▸ Work to be completed
The answer must be a single number: how many lines below contain "from".

▸ Provided material

'''

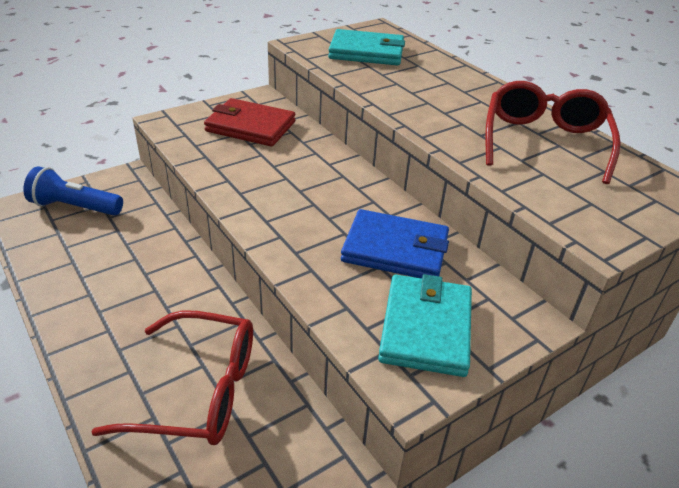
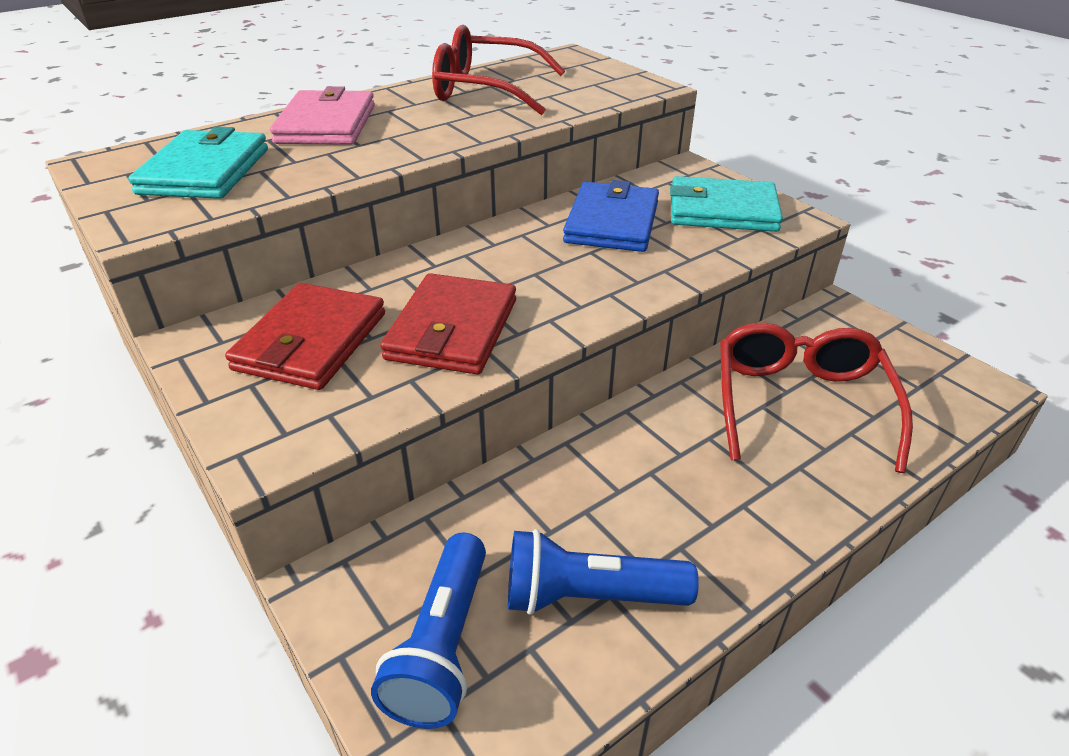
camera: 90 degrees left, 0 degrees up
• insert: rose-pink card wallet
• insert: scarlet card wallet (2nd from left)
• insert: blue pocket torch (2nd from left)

'''

▸ Written answer
2